» **How to complete this task**: Scan the records for the word "LAMP". Return each line where it is found.

Items from a dataset:
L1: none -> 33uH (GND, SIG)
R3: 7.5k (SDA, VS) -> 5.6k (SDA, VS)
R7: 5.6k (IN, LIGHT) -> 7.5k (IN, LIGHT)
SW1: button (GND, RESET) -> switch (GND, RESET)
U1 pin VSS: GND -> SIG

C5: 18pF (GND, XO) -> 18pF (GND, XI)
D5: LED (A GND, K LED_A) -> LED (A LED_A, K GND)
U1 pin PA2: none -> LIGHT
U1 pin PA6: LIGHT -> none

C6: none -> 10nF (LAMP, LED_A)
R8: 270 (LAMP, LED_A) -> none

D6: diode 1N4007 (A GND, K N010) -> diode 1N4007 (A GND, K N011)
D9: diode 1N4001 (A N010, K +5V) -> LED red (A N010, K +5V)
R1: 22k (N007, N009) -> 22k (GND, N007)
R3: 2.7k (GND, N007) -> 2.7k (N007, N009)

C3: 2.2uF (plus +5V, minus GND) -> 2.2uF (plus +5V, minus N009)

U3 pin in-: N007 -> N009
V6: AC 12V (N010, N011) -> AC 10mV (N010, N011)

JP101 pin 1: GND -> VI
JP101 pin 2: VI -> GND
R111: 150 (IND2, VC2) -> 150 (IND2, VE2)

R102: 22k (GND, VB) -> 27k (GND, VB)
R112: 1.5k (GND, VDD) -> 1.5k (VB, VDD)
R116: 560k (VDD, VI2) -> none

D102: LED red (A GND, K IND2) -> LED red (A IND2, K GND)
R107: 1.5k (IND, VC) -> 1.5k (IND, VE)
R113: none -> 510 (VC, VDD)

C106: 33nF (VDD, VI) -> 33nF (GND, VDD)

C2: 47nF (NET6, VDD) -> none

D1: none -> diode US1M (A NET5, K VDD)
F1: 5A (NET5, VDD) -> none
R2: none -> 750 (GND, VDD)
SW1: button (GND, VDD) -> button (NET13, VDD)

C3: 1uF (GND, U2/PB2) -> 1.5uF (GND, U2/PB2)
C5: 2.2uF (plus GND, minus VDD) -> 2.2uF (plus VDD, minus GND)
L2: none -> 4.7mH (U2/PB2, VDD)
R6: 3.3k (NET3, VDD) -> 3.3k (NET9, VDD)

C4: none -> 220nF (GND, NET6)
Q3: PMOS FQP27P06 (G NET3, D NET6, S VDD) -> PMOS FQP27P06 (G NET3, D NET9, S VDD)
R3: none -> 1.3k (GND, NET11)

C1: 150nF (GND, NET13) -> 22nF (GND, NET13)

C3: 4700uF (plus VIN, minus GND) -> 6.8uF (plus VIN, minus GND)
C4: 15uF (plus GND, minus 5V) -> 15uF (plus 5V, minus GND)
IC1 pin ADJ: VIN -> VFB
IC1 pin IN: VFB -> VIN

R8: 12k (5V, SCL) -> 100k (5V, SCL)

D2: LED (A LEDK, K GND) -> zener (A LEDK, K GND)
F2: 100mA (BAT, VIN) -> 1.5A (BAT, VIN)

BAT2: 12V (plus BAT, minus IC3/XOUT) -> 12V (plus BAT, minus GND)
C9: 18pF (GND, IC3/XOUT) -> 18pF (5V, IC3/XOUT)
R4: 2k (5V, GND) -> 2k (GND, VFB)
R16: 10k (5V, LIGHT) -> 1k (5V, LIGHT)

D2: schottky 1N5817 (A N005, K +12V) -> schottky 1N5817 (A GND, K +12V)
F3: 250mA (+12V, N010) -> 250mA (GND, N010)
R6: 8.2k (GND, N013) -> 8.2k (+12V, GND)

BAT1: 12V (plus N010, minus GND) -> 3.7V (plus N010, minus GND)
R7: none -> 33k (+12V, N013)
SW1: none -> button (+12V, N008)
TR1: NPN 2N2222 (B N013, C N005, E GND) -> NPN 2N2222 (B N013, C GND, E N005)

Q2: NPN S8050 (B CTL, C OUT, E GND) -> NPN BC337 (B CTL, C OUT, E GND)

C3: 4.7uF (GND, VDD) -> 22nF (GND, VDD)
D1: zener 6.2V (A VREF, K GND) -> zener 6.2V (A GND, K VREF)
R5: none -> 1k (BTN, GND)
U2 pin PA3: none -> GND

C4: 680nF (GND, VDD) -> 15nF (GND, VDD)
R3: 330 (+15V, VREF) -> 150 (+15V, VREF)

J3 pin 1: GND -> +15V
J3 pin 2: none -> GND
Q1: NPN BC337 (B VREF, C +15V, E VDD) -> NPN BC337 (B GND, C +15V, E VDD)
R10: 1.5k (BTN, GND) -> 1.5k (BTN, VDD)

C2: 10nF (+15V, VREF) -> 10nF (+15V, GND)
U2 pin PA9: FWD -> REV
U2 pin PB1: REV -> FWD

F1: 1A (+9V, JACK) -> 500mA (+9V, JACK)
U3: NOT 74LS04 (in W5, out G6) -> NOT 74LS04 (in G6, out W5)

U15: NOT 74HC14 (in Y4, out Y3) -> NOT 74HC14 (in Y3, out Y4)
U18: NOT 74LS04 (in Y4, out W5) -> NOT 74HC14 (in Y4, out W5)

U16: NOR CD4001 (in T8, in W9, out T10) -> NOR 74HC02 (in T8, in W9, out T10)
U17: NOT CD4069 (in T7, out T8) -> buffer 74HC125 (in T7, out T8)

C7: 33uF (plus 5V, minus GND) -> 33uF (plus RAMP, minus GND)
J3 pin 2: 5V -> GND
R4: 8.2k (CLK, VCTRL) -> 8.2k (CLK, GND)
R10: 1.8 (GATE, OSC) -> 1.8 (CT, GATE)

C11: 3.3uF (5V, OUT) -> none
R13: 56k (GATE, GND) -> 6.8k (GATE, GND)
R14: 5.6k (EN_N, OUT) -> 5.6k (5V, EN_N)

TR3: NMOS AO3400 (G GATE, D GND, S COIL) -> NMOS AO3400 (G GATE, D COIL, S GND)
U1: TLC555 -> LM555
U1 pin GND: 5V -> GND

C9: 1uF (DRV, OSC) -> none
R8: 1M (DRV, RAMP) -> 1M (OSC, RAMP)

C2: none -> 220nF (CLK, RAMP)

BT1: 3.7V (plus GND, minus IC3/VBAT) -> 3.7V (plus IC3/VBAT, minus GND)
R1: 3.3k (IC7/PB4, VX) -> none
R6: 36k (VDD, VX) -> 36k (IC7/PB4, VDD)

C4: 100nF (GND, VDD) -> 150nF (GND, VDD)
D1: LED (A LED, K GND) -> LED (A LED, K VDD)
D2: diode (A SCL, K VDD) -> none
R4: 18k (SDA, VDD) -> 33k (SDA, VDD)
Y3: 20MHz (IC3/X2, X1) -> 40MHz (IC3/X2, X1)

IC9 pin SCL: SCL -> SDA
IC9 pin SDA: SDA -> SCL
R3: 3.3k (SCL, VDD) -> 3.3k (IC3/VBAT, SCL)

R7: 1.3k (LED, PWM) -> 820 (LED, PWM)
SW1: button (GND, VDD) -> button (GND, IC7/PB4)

» **Answer to this task**:
C6: none -> 10nF (LAMP, LED_A)
R8: 270 (LAMP, LED_A) -> none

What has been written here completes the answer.